Object change descriptions
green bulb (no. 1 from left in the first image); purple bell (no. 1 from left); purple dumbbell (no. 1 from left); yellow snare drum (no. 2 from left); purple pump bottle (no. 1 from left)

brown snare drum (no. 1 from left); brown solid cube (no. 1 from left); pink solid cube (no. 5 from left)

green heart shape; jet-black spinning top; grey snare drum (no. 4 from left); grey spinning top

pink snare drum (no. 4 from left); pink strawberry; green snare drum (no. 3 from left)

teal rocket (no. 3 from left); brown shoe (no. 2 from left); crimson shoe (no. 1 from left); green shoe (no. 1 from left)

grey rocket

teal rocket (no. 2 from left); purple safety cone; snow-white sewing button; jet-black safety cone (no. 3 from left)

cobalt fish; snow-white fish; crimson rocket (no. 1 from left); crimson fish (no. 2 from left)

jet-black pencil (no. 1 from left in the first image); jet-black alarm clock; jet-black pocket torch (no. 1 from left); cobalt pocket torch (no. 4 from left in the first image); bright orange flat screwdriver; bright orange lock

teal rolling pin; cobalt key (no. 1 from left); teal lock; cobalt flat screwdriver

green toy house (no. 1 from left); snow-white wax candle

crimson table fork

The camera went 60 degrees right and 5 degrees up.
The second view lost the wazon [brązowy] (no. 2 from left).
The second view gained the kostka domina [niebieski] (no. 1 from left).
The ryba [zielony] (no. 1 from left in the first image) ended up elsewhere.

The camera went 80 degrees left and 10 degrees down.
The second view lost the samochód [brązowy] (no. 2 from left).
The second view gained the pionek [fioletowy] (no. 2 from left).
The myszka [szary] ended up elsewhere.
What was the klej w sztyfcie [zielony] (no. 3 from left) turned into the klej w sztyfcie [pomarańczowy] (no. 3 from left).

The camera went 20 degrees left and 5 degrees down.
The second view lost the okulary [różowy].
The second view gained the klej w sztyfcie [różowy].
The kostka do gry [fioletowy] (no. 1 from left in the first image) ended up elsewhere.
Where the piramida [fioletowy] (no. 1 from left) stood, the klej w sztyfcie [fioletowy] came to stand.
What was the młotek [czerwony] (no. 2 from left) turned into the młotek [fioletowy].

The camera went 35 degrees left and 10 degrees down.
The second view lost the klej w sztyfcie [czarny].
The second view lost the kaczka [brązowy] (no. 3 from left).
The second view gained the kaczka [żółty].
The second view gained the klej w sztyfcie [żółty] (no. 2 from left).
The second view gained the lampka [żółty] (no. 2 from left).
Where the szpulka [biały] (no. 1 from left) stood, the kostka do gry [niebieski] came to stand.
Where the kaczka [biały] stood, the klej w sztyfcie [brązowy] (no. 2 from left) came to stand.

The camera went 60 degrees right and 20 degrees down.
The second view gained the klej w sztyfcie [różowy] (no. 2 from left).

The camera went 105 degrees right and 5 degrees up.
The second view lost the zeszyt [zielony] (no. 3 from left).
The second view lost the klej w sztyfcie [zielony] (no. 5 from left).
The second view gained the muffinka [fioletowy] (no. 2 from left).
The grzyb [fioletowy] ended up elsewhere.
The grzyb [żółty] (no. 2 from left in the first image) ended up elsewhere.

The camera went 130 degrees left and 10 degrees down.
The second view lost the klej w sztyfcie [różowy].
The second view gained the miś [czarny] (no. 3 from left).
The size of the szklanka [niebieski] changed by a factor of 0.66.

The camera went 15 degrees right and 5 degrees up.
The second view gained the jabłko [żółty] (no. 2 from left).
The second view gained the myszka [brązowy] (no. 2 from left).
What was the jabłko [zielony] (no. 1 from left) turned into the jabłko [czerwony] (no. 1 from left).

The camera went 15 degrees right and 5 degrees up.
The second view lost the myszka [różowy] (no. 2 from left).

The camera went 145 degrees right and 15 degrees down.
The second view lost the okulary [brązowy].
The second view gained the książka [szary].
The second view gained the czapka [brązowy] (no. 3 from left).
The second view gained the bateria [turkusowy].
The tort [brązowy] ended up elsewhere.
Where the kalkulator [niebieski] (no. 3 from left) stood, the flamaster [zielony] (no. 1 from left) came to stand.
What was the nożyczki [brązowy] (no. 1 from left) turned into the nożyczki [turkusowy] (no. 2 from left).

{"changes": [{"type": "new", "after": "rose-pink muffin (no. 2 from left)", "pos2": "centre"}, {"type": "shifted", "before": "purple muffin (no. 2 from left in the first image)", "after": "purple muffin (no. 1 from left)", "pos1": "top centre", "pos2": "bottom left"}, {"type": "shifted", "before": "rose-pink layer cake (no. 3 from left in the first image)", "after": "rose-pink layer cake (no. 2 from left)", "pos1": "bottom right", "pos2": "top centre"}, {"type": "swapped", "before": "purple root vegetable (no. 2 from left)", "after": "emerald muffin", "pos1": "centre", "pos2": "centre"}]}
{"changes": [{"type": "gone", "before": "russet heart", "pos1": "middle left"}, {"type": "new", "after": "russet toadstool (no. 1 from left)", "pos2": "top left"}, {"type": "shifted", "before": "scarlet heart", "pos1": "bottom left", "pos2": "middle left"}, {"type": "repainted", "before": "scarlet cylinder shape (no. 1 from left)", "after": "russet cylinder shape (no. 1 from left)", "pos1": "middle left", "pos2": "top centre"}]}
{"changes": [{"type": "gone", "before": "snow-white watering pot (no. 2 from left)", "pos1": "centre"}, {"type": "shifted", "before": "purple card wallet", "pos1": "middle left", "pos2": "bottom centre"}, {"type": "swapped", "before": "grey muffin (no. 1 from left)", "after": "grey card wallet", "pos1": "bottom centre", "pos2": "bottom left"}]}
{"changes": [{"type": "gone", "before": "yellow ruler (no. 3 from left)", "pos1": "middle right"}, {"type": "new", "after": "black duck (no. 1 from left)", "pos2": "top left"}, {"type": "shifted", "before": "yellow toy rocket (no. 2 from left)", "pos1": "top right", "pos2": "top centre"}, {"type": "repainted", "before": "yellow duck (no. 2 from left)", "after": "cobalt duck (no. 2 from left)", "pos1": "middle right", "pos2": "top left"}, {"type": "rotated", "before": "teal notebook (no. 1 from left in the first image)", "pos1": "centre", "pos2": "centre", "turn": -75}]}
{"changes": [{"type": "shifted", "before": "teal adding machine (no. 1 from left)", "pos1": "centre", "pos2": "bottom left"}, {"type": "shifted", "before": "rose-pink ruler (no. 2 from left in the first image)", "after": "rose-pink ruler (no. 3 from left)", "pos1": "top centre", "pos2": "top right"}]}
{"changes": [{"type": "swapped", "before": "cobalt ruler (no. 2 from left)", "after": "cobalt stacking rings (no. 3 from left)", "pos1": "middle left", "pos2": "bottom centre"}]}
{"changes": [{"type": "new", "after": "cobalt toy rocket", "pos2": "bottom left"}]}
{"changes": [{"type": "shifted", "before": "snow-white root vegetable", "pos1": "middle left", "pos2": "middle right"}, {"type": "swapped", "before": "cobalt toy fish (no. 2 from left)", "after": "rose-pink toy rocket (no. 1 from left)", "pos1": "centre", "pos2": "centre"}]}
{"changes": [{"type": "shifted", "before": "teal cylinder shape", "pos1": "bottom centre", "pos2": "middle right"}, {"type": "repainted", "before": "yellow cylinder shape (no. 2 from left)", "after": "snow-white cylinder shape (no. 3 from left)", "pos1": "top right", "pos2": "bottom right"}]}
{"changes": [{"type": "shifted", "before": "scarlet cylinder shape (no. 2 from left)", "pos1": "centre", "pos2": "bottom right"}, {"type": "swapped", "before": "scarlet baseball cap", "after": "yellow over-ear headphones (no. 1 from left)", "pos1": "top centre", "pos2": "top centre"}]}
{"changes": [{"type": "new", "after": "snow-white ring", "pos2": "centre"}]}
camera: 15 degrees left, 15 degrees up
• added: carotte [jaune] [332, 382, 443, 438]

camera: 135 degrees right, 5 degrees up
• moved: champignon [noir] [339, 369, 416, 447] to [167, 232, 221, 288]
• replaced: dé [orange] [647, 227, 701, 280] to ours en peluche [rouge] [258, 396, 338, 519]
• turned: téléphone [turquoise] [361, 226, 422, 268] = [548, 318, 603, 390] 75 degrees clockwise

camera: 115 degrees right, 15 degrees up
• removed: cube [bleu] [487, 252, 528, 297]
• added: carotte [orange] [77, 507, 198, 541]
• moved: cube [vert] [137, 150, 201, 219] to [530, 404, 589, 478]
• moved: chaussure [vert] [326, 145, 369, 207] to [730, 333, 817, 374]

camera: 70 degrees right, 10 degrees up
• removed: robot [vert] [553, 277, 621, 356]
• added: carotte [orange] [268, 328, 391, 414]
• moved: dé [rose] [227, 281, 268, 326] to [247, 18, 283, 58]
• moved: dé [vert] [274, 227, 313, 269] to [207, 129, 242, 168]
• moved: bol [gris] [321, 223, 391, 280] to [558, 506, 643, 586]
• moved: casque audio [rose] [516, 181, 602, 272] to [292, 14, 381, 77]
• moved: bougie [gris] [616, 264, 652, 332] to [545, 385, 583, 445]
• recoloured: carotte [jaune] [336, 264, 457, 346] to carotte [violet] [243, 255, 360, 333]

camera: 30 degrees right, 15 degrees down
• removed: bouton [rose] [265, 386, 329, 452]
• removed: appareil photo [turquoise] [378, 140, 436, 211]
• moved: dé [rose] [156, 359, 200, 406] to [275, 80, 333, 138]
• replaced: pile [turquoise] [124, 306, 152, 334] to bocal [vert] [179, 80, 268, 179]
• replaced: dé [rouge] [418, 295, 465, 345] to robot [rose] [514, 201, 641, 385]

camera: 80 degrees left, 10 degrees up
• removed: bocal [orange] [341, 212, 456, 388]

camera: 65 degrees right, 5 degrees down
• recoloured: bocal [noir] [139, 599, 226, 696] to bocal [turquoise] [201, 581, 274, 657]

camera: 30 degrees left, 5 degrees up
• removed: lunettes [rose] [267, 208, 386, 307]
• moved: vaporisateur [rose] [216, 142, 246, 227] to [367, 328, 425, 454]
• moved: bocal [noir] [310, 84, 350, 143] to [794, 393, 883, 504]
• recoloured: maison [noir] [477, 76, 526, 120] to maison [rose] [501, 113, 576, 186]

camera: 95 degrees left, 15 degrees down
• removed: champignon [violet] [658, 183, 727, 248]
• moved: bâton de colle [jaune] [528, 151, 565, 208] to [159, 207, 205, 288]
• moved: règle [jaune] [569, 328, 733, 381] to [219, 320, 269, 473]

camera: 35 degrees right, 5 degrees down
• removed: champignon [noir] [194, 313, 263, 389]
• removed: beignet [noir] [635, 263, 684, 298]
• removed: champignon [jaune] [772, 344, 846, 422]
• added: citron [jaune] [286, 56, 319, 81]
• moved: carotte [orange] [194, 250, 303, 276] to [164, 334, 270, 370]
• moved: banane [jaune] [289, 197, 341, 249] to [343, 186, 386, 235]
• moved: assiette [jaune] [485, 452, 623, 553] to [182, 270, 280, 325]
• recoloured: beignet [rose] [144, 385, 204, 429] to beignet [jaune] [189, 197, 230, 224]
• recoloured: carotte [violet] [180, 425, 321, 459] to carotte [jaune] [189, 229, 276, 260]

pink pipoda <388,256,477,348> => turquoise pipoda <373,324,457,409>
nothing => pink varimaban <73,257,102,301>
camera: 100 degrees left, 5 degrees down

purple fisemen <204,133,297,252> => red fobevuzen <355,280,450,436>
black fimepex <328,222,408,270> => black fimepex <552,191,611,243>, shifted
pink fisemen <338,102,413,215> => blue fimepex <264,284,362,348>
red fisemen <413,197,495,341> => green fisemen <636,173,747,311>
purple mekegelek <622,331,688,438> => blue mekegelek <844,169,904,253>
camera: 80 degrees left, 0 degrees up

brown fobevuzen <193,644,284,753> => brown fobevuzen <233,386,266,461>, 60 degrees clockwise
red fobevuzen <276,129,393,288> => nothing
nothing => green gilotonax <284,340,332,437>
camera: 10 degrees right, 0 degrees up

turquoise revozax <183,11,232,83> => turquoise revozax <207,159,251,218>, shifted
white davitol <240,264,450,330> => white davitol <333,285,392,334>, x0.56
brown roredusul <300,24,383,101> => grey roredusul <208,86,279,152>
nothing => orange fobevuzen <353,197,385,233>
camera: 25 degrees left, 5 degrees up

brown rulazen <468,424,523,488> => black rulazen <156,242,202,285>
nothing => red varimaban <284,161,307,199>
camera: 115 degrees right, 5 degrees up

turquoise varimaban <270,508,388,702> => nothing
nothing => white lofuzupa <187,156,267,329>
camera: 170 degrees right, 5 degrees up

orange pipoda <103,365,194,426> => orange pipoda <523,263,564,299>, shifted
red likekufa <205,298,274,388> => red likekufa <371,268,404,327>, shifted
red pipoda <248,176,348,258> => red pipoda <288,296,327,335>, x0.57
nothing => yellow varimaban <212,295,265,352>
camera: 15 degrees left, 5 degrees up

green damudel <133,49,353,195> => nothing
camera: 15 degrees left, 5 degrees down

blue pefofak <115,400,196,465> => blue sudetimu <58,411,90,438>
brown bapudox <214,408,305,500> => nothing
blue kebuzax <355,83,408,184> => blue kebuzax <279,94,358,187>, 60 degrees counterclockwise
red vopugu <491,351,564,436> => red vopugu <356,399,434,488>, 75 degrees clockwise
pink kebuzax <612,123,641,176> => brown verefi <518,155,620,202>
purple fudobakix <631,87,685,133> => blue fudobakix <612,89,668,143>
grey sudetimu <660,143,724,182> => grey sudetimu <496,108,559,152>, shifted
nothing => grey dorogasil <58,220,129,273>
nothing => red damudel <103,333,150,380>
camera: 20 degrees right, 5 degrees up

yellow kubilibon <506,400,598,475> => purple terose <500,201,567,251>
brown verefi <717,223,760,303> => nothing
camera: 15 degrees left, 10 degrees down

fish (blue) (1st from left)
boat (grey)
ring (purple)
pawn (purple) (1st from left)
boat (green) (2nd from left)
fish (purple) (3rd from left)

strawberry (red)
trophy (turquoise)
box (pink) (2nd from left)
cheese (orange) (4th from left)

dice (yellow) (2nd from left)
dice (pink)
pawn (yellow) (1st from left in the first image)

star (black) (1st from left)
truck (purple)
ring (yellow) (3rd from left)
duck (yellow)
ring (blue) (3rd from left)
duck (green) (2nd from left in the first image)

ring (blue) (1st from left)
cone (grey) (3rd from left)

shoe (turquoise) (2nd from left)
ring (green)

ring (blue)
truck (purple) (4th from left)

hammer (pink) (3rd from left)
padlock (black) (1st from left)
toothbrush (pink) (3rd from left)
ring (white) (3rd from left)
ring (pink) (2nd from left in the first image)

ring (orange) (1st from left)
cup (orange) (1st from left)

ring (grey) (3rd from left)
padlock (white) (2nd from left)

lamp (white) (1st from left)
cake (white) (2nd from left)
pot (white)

= WHAT THIS TASK INVOLVES =
Only the span from the line with "green damudel <133,49,353,195> => nothing" through the final line of the records goes in the output, each line unchanged.

= RESULT FOR THIS EXERCISE =
green damudel <133,49,353,195> => nothing
camera: 15 degrees left, 5 degrees down

blue pefofak <115,400,196,465> => blue sudetimu <58,411,90,438>
brown bapudox <214,408,305,500> => nothing
blue kebuzax <355,83,408,184> => blue kebuzax <279,94,358,187>, 60 degrees counterclockwise
red vopugu <491,351,564,436> => red vopugu <356,399,434,488>, 75 degrees clockwise
pink kebuzax <612,123,641,176> => brown verefi <518,155,620,202>
purple fudobakix <631,87,685,133> => blue fudobakix <612,89,668,143>
grey sudetimu <660,143,724,182> => grey sudetimu <496,108,559,152>, shifted
nothing => grey dorogasil <58,220,129,273>
nothing => red damudel <103,333,150,380>
camera: 20 degrees right, 5 degrees up

yellow kubilibon <506,400,598,475> => purple terose <500,201,567,251>
brown verefi <717,223,760,303> => nothing
camera: 15 degrees left, 10 degrees down

fish (blue) (1st from left)
boat (grey)
ring (purple)
pawn (purple) (1st from left)
boat (green) (2nd from left)
fish (purple) (3rd from left)

strawberry (red)
trophy (turquoise)
box (pink) (2nd from left)
cheese (orange) (4th from left)

dice (yellow) (2nd from left)
dice (pink)
pawn (yellow) (1st from left in the first image)

star (black) (1st from left)
truck (purple)
ring (yellow) (3rd from left)
duck (yellow)
ring (blue) (3rd from left)
duck (green) (2nd from left in the first image)

ring (blue) (1st from left)
cone (grey) (3rd from left)

shoe (turquoise) (2nd from left)
ring (green)

ring (blue)
truck (purple) (4th from left)

hammer (pink) (3rd from left)
padlock (black) (1st from left)
toothbrush (pink) (3rd from left)
ring (white) (3rd from left)
ring (pink) (2nd from left in the first image)

ring (orange) (1st from left)
cup (orange) (1st from left)

ring (grey) (3rd from left)
padlock (white) (2nd from left)

lamp (white) (1st from left)
cake (white) (2nd from left)
pot (white)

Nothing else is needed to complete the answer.